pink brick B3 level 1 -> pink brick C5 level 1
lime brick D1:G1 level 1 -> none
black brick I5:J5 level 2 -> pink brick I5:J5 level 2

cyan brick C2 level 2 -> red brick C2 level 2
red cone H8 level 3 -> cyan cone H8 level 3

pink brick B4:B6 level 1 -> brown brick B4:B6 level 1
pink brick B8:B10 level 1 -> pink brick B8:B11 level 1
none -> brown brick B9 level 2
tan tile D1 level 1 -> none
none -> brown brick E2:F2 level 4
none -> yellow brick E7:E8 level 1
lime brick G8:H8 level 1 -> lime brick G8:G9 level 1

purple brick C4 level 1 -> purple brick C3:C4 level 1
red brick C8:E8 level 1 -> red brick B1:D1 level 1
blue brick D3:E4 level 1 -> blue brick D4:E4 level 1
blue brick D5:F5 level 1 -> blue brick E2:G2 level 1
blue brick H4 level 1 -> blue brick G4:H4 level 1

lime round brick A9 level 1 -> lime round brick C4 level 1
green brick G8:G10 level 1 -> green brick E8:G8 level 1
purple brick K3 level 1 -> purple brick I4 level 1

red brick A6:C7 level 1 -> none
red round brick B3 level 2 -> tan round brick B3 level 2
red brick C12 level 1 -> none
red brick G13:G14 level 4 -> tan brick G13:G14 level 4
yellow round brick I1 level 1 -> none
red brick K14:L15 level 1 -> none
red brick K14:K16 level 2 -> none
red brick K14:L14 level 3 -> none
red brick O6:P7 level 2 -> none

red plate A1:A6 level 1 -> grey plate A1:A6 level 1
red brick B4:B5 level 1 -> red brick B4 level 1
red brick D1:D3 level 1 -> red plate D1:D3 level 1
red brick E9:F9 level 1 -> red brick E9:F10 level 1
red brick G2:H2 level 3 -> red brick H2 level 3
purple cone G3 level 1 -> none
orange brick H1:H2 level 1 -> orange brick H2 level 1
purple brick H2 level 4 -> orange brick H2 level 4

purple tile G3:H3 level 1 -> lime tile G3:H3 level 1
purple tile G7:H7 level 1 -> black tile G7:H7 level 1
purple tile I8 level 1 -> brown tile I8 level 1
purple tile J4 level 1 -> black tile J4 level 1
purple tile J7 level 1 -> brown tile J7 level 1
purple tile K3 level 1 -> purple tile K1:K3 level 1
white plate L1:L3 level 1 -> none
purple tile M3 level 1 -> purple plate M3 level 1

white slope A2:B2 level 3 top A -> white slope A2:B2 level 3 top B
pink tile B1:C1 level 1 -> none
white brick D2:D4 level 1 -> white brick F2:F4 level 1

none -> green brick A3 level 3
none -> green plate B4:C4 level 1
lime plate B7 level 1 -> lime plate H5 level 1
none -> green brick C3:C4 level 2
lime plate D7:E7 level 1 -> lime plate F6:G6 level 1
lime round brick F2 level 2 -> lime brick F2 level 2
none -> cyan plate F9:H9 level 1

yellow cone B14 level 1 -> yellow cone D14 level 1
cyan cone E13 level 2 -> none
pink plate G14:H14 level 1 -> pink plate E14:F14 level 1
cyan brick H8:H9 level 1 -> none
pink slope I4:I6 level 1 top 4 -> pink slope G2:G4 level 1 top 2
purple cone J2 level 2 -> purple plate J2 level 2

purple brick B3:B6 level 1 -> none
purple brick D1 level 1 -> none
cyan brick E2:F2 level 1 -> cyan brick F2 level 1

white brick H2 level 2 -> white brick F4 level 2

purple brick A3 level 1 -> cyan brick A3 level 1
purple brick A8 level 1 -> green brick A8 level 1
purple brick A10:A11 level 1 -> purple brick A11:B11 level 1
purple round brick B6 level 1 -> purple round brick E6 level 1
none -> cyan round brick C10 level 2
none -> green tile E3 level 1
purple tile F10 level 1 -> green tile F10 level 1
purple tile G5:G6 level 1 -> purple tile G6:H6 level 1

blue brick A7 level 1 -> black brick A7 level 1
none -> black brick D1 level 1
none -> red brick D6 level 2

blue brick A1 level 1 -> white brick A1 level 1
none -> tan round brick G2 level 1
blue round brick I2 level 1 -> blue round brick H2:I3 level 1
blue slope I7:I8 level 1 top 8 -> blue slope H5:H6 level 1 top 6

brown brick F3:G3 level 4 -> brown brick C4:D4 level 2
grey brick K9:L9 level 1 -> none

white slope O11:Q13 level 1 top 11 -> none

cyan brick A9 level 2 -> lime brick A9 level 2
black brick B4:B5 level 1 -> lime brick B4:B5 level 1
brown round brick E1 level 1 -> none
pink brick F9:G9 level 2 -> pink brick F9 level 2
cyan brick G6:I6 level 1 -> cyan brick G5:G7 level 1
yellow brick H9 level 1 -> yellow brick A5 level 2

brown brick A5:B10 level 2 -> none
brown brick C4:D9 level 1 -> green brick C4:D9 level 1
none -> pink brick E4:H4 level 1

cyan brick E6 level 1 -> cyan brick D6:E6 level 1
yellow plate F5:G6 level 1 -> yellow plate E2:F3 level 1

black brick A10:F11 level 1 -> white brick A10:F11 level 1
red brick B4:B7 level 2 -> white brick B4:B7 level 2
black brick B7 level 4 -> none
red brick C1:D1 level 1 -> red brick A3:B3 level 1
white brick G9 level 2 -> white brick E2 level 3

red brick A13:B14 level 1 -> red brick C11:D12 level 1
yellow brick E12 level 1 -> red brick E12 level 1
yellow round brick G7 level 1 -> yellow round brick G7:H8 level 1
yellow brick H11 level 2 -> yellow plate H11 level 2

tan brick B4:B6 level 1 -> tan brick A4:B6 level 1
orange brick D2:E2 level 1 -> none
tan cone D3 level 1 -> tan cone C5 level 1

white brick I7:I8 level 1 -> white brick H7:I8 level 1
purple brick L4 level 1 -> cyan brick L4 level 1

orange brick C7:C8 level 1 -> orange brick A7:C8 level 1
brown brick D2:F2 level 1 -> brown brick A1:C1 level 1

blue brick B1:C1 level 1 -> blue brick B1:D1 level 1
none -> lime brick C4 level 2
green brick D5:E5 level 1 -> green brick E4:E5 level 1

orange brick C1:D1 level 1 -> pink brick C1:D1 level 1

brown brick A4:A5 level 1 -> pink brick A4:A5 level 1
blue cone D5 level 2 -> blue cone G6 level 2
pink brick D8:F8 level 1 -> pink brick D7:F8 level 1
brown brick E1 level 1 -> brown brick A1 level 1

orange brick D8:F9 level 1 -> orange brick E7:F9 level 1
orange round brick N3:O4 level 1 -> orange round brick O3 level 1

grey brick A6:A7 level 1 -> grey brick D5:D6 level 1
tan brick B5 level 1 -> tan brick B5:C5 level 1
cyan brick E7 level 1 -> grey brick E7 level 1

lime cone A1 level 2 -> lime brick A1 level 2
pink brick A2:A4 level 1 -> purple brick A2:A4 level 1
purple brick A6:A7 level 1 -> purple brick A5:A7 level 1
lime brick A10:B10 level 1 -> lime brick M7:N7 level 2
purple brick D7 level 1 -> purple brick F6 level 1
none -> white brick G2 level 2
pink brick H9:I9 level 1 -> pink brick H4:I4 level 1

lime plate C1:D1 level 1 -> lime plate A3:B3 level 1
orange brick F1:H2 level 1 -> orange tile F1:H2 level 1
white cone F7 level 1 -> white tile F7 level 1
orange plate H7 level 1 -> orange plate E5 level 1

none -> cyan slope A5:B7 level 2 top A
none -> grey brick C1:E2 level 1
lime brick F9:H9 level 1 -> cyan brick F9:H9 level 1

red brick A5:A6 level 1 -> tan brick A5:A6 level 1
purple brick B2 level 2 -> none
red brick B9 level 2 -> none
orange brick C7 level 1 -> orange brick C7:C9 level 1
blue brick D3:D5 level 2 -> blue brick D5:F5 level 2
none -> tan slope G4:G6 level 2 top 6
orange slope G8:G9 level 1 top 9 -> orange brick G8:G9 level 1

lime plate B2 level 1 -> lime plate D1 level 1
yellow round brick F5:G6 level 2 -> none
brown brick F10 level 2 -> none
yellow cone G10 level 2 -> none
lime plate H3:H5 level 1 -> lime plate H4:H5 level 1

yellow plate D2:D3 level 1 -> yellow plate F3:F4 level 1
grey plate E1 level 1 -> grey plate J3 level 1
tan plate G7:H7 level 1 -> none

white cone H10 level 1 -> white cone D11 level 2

● ● ●

▶ WORK TO BE COMPLETED:
Would you please write out, exactly and with no other lines, the stretch of the listing above from the line containing "blue brick D5:F5 level 1" through the line containing "purple tile J7"?

▶ RESPONSE TO THE TASK:
blue brick D5:F5 level 1 -> blue brick E2:G2 level 1
blue brick H4 level 1 -> blue brick G4:H4 level 1

lime round brick A9 level 1 -> lime round brick C4 level 1
green brick G8:G10 level 1 -> green brick E8:G8 level 1
purple brick K3 level 1 -> purple brick I4 level 1

red brick A6:C7 level 1 -> none
red round brick B3 level 2 -> tan round brick B3 level 2
red brick C12 level 1 -> none
red brick G13:G14 level 4 -> tan brick G13:G14 level 4
yellow round brick I1 level 1 -> none
red brick K14:L15 level 1 -> none
red brick K14:K16 level 2 -> none
red brick K14:L14 level 3 -> none
red brick O6:P7 level 2 -> none

red plate A1:A6 level 1 -> grey plate A1:A6 level 1
red brick B4:B5 level 1 -> red brick B4 level 1
red brick D1:D3 level 1 -> red plate D1:D3 level 1
red brick E9:F9 level 1 -> red brick E9:F10 level 1
red brick G2:H2 level 3 -> red brick H2 level 3
purple cone G3 level 1 -> none
orange brick H1:H2 level 1 -> orange brick H2 level 1
purple brick H2 level 4 -> orange brick H2 level 4

purple tile G3:H3 level 1 -> lime tile G3:H3 level 1
purple tile G7:H7 level 1 -> black tile G7:H7 level 1
purple tile I8 level 1 -> brown tile I8 level 1
purple tile J4 level 1 -> black tile J4 level 1
purple tile J7 level 1 -> brown tile J7 level 1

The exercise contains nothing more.